[About this task]:
Filter this data down to the lines that hold "right", and copy them.

[Data supplied]:
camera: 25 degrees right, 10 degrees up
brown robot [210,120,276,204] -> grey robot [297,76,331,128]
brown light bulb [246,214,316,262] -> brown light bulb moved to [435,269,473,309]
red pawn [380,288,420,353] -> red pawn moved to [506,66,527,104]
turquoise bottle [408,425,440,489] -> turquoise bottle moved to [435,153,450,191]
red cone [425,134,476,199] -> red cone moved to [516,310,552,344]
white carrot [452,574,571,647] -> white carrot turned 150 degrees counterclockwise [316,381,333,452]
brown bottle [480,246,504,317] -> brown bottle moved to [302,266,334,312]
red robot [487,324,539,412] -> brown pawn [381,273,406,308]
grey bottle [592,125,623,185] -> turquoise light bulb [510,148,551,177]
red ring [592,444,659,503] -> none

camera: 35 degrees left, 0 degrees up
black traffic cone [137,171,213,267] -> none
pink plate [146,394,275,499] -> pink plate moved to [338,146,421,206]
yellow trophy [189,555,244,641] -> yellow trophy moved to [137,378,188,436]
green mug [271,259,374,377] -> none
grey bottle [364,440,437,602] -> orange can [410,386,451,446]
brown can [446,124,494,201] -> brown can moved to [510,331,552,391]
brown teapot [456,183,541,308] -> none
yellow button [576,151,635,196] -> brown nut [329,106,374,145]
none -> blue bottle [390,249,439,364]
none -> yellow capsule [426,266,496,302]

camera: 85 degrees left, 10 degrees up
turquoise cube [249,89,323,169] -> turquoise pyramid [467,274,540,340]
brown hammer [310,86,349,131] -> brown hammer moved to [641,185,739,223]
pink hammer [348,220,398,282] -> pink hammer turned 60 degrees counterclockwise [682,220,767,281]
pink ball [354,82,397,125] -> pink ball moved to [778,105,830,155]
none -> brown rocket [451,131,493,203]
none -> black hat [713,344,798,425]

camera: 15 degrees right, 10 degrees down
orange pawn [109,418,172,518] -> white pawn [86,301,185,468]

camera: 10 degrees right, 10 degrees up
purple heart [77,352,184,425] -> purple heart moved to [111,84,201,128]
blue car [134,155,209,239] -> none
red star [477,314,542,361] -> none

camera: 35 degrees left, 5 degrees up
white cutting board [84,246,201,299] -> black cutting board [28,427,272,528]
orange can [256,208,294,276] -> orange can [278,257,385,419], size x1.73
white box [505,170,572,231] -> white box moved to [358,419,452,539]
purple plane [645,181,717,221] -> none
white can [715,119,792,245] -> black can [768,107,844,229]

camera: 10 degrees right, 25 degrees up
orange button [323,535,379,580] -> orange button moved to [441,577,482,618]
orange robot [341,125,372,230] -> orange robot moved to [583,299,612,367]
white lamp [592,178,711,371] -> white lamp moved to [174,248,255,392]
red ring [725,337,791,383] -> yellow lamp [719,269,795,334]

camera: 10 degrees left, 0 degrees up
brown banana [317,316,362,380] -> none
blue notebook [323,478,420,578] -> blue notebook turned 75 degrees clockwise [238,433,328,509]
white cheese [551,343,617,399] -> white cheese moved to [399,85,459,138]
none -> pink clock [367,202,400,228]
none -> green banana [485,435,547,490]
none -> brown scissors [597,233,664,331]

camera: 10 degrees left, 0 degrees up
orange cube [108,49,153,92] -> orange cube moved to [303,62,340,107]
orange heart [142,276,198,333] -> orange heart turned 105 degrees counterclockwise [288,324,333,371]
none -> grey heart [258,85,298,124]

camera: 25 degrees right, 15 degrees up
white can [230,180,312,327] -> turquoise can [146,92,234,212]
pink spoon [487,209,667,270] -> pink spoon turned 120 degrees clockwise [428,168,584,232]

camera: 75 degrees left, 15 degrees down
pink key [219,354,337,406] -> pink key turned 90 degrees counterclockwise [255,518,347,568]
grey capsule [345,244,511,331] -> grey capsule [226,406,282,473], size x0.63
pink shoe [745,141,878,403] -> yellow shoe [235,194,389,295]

[Written response]:
camera: 25 degrees right, 10 degrees up
camera: 15 degrees right, 10 degrees down
camera: 10 degrees right, 10 degrees up
camera: 10 degrees right, 25 degrees up
camera: 25 degrees right, 15 degrees up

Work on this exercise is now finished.